EXERCISE REQUIREMENTS:
Answer with one number only: how many lines in this material contain the word "chalice"?
──────── EXTRACTED DATA ────────
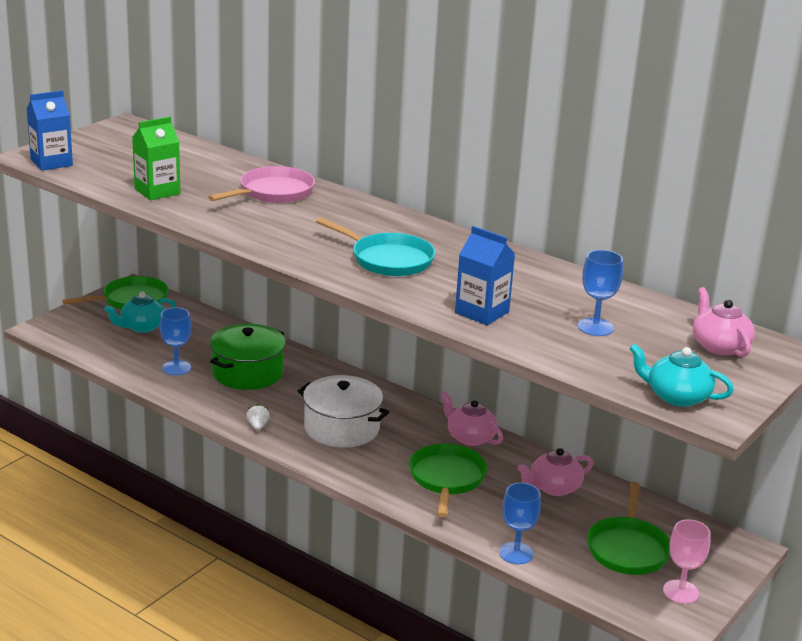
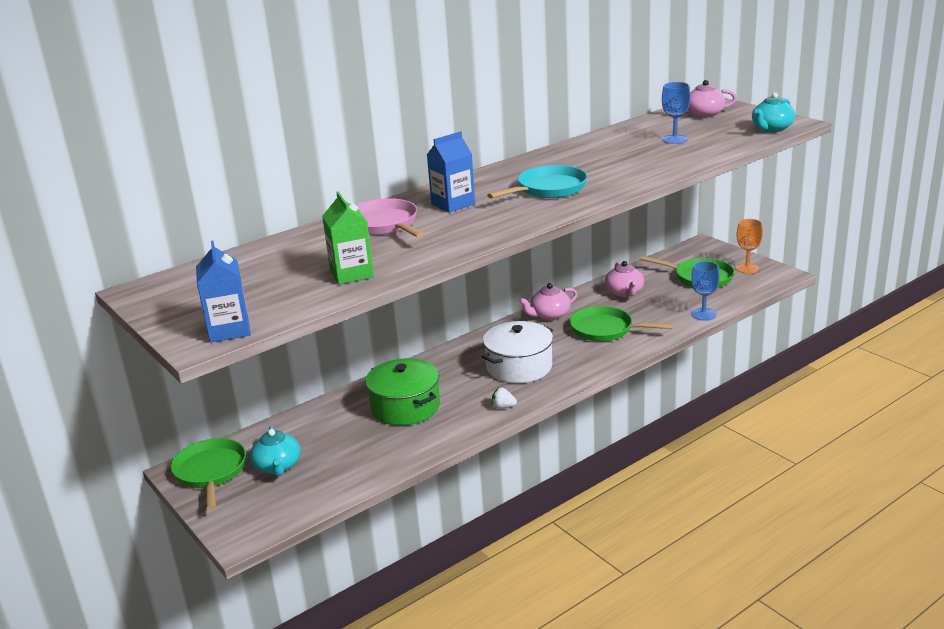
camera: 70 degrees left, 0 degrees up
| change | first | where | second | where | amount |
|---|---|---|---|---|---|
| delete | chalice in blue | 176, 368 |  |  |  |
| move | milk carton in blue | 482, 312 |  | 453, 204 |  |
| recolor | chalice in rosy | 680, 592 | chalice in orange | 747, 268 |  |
────────
WRITTEN RESPONSE:
2